-------- Data shown
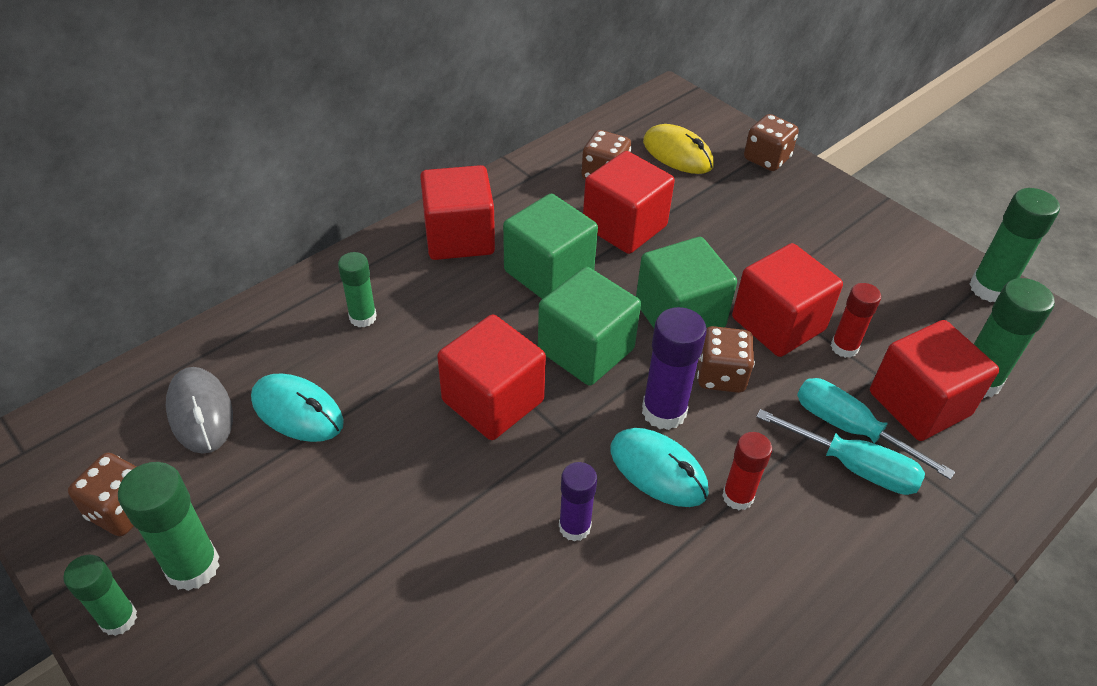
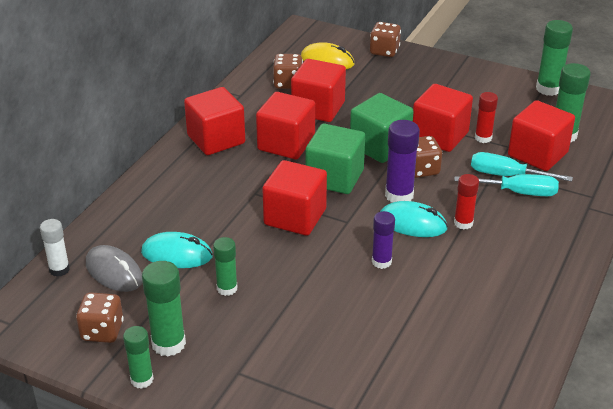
camera: 20 degrees left, 10 degrees down
(137, 384) = (59, 269): none -> white glue stick
(363, 317) = (183, 197): green glue stick -> green glue stick (227, 288)
(549, 272) = (286, 144): green cube -> red cube

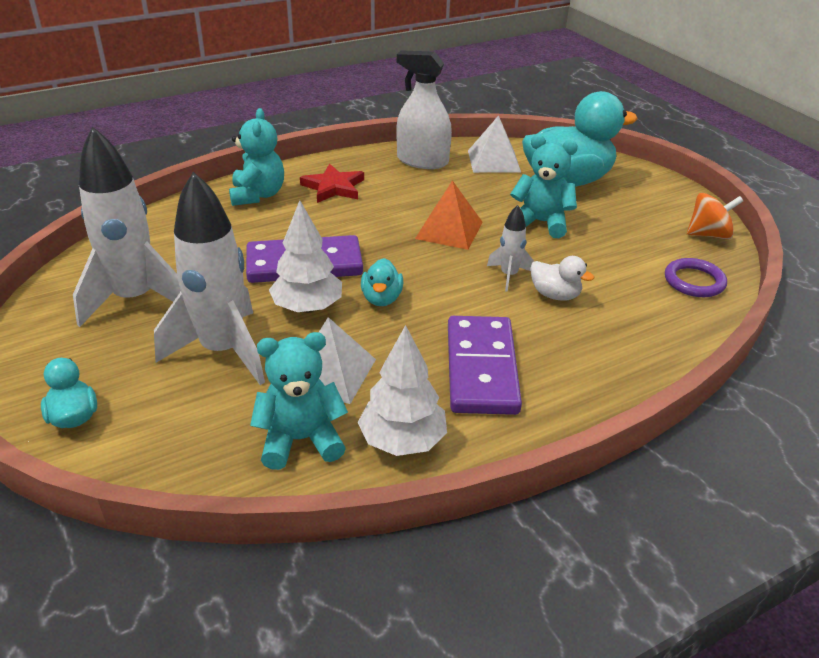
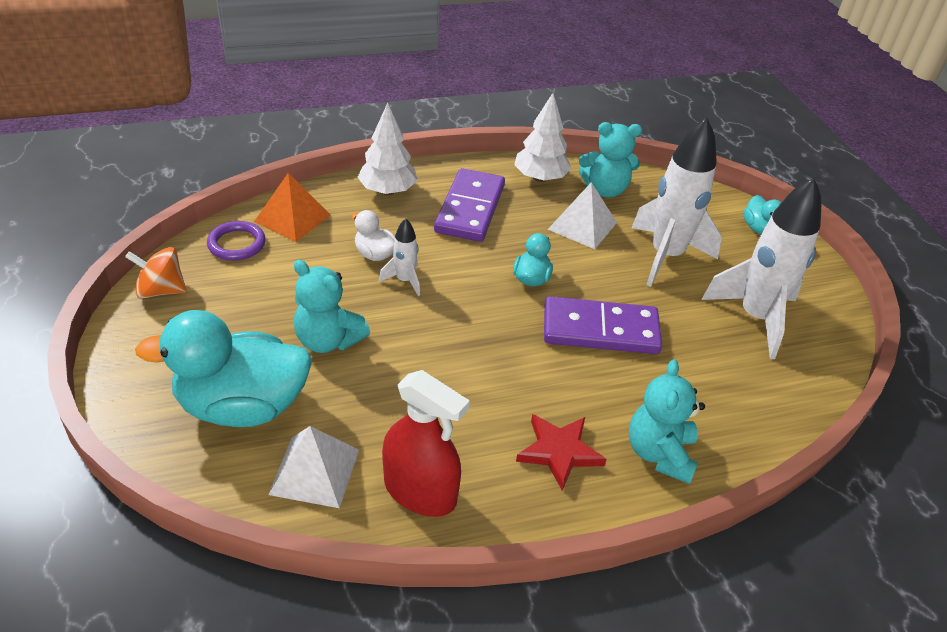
camera: 170 degrees left, 5 degrees up
(307, 307) = (598, 281): white tree -> white tree (388, 191)
(422, 161) = (420, 491): white spray bottle -> red spray bottle
(449, 230) = (437, 348): orange pyramid -> orange pyramid (292, 218)

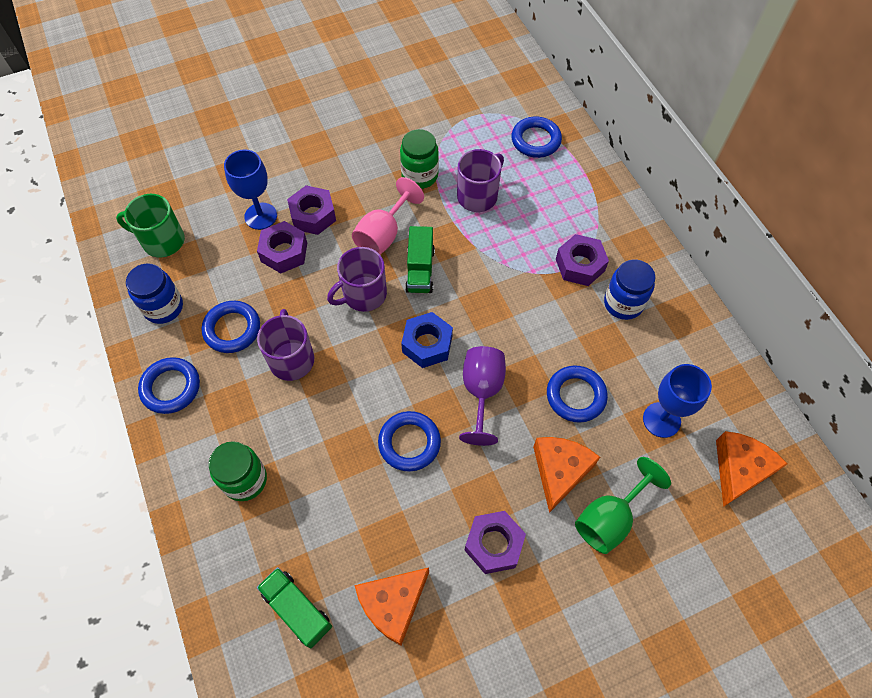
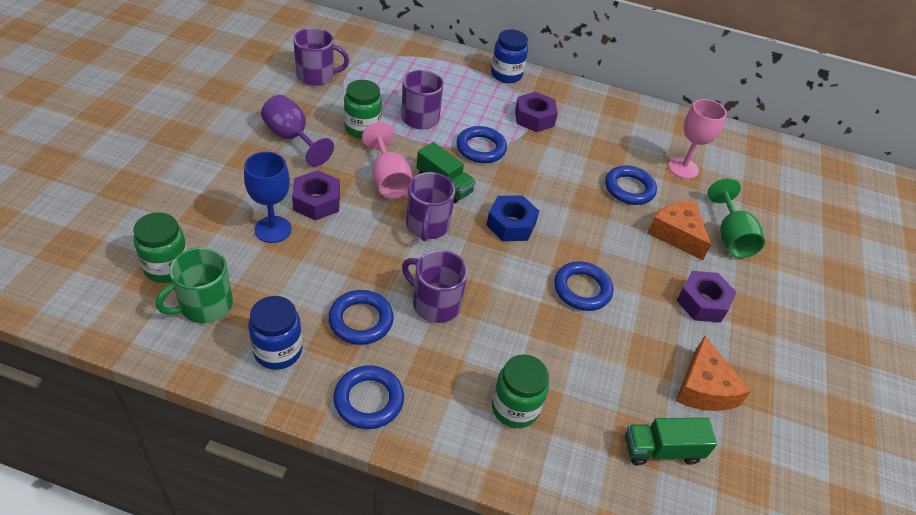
camera: 55 degrees left, 15 degrees down
(172, 196) = (167, 267): none -> green jar
(284, 252) = (328, 240): purple nut -> none
(443, 104) = (316, 76): none -> purple mug
(481, 392) = (580, 226): purple goblet -> purple goblet (292, 138)
(535, 140) = (411, 64): blue ring -> blue ring (481, 148)
(623, 303) = (584, 123): blue jar -> blue jar (506, 75)
(661, 420) = (683, 168): blue goblet -> pink goblet
(739, 470) = (745, 165): orange cheese -> none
----------------
### Activity
Give the complete material again, exactly as written. Do not include the pictures.

### Result
camera: 20 degrees left, 10 degrees down
(137, 384) = (59, 269): none -> white glue stick
(363, 317) = (183, 197): green glue stick -> green glue stick (227, 288)
(549, 272) = (286, 144): green cube -> red cube

camera: 170 degrees left, 5 degrees up
(307, 307) = (598, 281): white tree -> white tree (388, 191)
(422, 161) = (420, 491): white spray bottle -> red spray bottle
(449, 230) = (437, 348): orange pyramid -> orange pyramid (292, 218)

camera: 55 degrees left, 15 degrees down
(172, 196) = (167, 267): none -> green jar
(284, 252) = (328, 240): purple nut -> none
(443, 104) = (316, 76): none -> purple mug
(481, 392) = (580, 226): purple goblet -> purple goblet (292, 138)
(535, 140) = (411, 64): blue ring -> blue ring (481, 148)
(623, 303) = (584, 123): blue jar -> blue jar (506, 75)
(661, 420) = (683, 168): blue goblet -> pink goblet
(739, 470) = (745, 165): orange cheese -> none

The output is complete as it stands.